What you should do: Output exactly what appears from the line containing "orange button: 3 -> 0" to the end of the data below, and nothing more.

Input records:
● ● ● ● ● ● ●

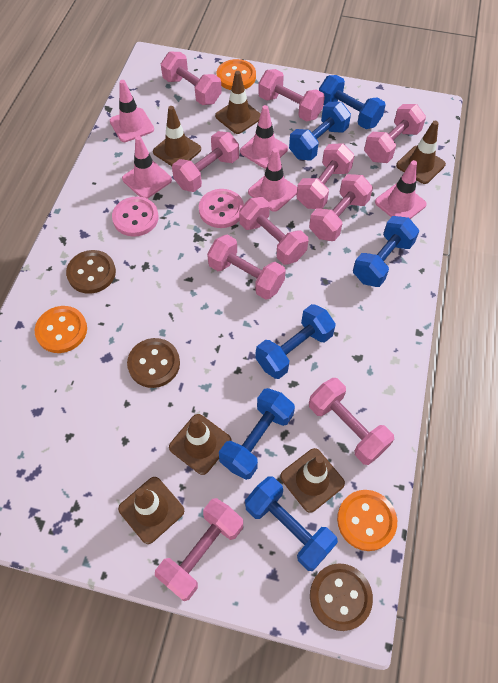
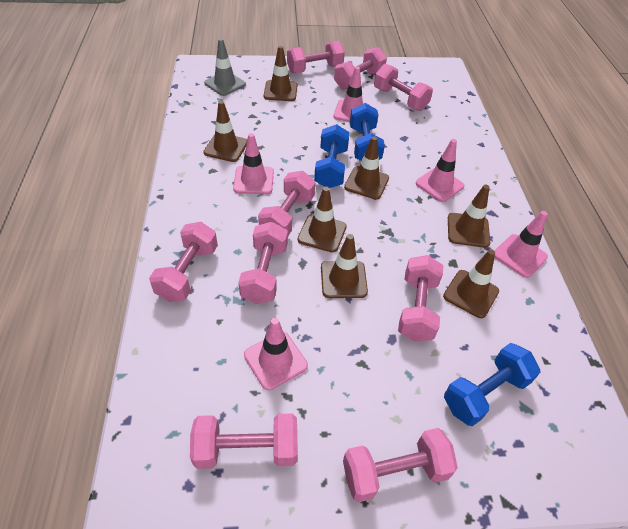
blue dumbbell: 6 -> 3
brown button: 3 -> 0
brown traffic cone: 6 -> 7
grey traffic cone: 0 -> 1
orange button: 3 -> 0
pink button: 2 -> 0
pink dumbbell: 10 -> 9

● ● ● ● ● ● ●

Completed task:
orange button: 3 -> 0
pink button: 2 -> 0
pink dumbbell: 10 -> 9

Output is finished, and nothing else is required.